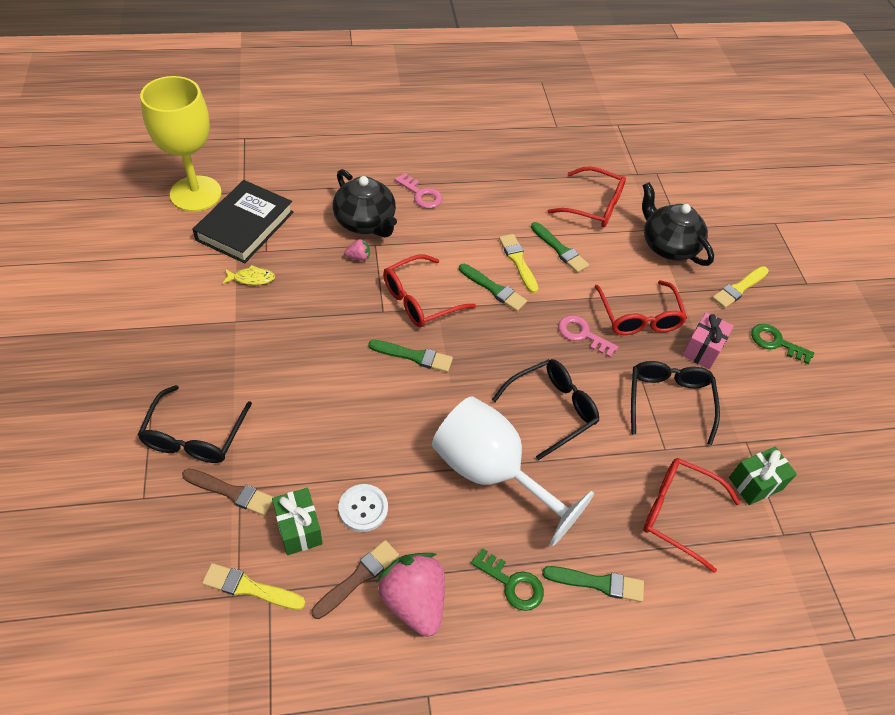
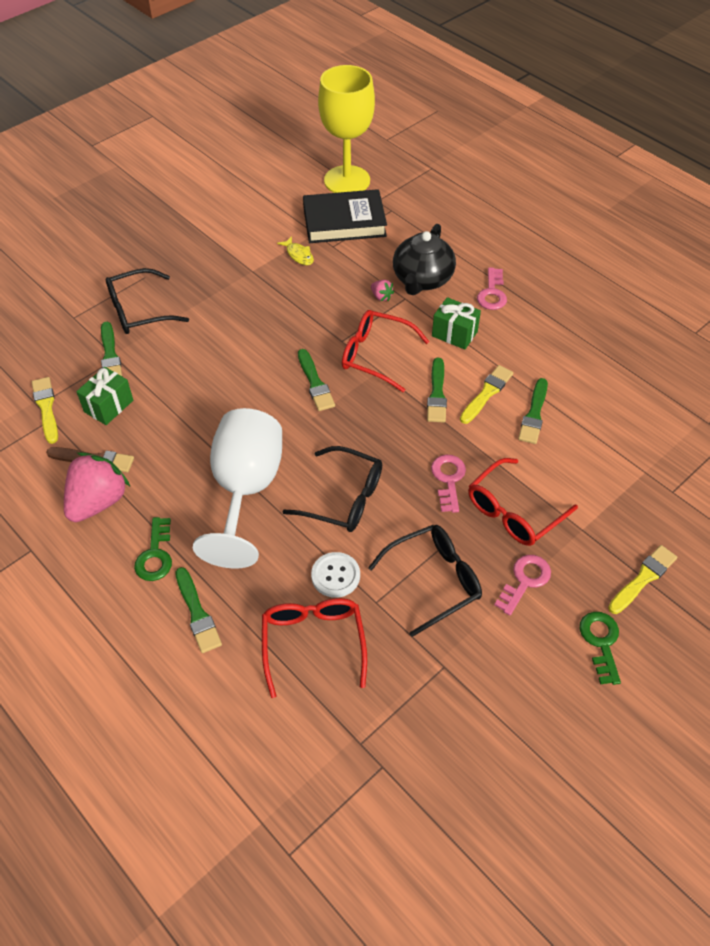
camera: 60 degrees right, 0 degrees up
(231, 492) = (110, 355): brown brush -> green brush
(363, 508) = (152, 431): white button -> white button (335, 575)
(593, 205) = (619, 410): red glasses -> none
(667, 246) = (634, 492): black teapot -> none
(702, 350) = (525, 581): pink gift -> pink key
(739, 288) = (643, 578): yellow brush -> yellow brush turned 120 degrees clockwise
(755, 483) = (399, 694): green gift -> green gift (454, 334)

::::

**TASK DIRECTIONS**.
Return all of the lines above without alteration, minus the pictures.

**OUTPUT OF THE TASK**.
camera: 60 degrees right, 0 degrees up
(231, 492) = (110, 355): brown brush -> green brush
(363, 508) = (152, 431): white button -> white button (335, 575)
(593, 205) = (619, 410): red glasses -> none
(667, 246) = (634, 492): black teapot -> none
(702, 350) = (525, 581): pink gift -> pink key
(739, 288) = (643, 578): yellow brush -> yellow brush turned 120 degrees clockwise
(755, 483) = (399, 694): green gift -> green gift (454, 334)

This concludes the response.